--- Task inputs Enclosed Below ---

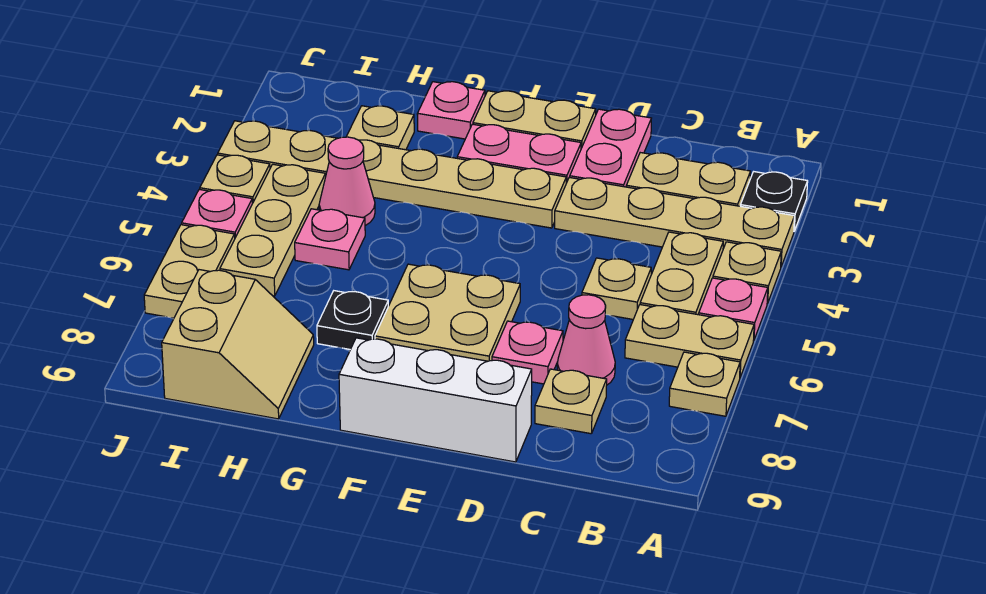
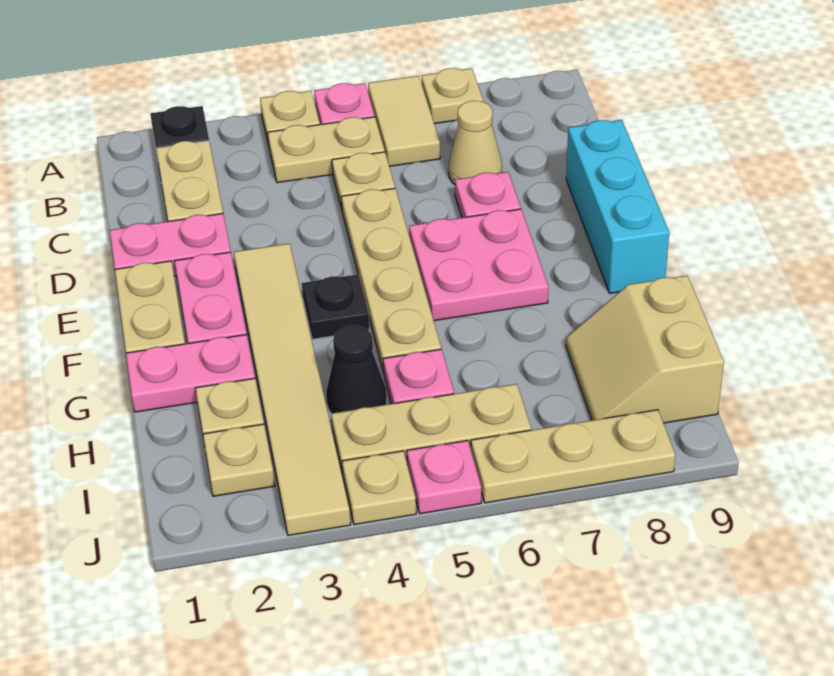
tan plate A3:D3 level 1 -> tan plate D5:G5 level 1
tan plate A6:B6 level 1 -> tan tile A6:B6 level 1
pink cone C7 level 1 -> tan cone C7 level 1
tan plate C8 level 1 -> tan plate I2 level 1
white brick D9:F9 level 1 -> cyan brick D9:F9 level 1
tan plate E3:J3 level 1 -> tan tile E3:J3 level 1
tan plate E6:F7 level 1 -> pink plate E6:F7 level 1
pink plate G1 level 1 -> pink plate G1:G2 level 1
black plate G7 level 1 -> black plate F4 level 1
pink cone H4 level 1 -> black cone H4 level 1
tan slope H8:I9 level 1 top I -> tan slope H8:I9 level 1 top 9
tan plate J6:J7 level 1 -> tan plate J6:J8 level 1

--- End of Enclosed Task inputs ---

Work to be completed:
Since the copy should hold text only, set down each record exactly and leave the pictures out.

Your solution:
tan plate A3:D3 level 1 -> tan plate D5:G5 level 1
tan plate A6:B6 level 1 -> tan tile A6:B6 level 1
pink cone C7 level 1 -> tan cone C7 level 1
tan plate C8 level 1 -> tan plate I2 level 1
white brick D9:F9 level 1 -> cyan brick D9:F9 level 1
tan plate E3:J3 level 1 -> tan tile E3:J3 level 1
tan plate E6:F7 level 1 -> pink plate E6:F7 level 1
pink plate G1 level 1 -> pink plate G1:G2 level 1
black plate G7 level 1 -> black plate F4 level 1
pink cone H4 level 1 -> black cone H4 level 1
tan slope H8:I9 level 1 top I -> tan slope H8:I9 level 1 top 9
tan plate J6:J7 level 1 -> tan plate J6:J8 level 1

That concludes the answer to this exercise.